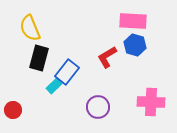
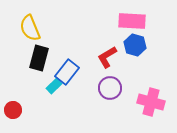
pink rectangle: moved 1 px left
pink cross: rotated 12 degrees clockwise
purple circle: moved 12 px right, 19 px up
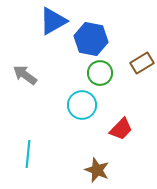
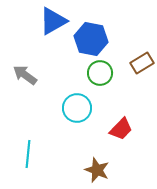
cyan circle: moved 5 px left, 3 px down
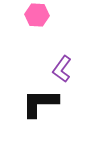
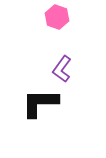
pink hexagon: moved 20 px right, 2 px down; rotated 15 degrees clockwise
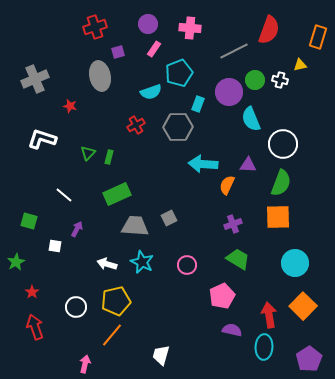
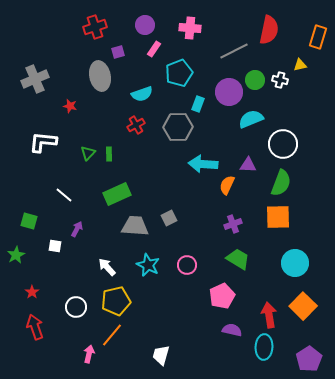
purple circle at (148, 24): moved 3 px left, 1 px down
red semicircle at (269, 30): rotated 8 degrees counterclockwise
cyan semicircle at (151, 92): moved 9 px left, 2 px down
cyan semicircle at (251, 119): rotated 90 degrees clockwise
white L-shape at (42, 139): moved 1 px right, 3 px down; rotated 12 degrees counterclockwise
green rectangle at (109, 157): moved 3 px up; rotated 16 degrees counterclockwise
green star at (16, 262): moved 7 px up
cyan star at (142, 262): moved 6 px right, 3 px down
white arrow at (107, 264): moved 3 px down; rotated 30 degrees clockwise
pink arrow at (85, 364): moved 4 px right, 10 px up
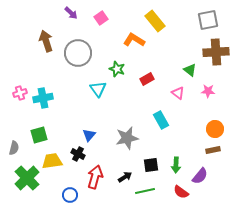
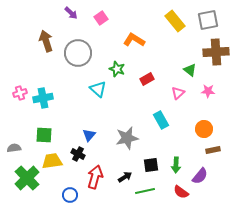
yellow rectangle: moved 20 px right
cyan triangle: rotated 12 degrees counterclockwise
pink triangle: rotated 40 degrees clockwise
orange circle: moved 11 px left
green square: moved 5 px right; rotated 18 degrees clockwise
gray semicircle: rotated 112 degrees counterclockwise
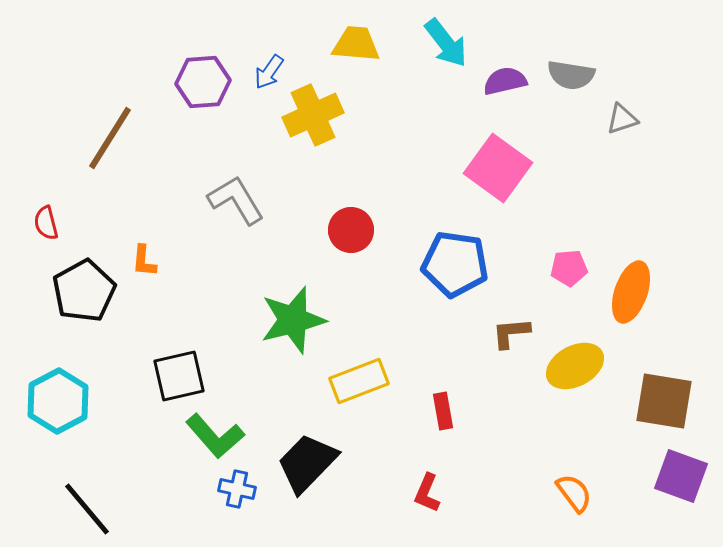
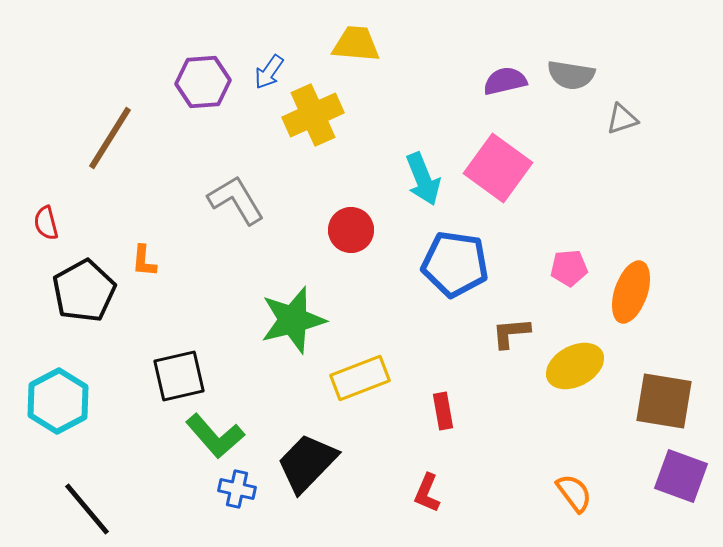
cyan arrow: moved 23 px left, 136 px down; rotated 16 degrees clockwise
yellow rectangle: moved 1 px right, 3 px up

——————————

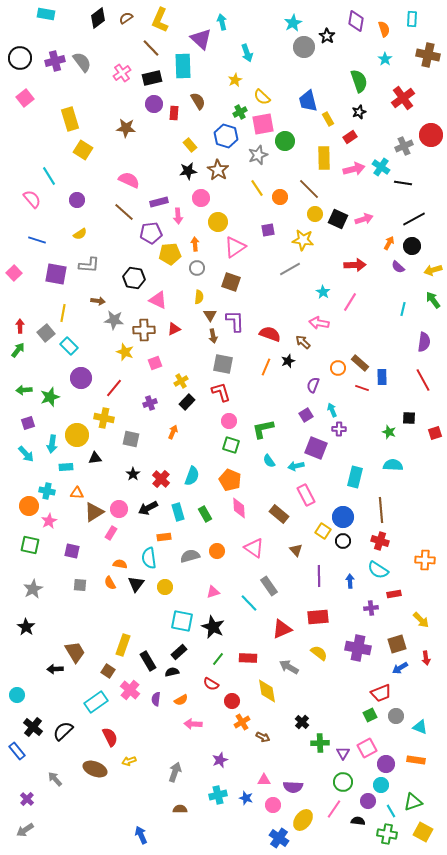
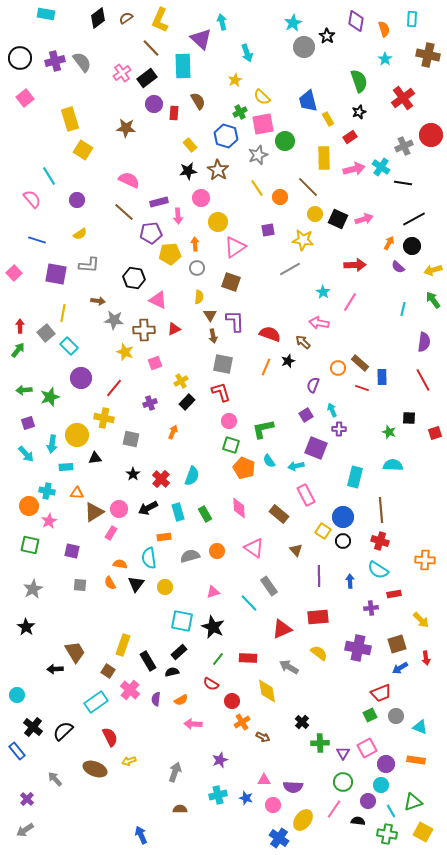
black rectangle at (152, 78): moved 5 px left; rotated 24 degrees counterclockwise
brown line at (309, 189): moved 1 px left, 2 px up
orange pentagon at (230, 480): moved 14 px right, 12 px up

——————————

— WHAT YOU HAVE TO DO —
Return, word for word, the lines of the data above from the line with "brown line at" through the line with "orange pentagon at", inclusive.

— ANSWER —
brown line at (309, 189): moved 1 px left, 2 px up
orange pentagon at (230, 480): moved 14 px right, 12 px up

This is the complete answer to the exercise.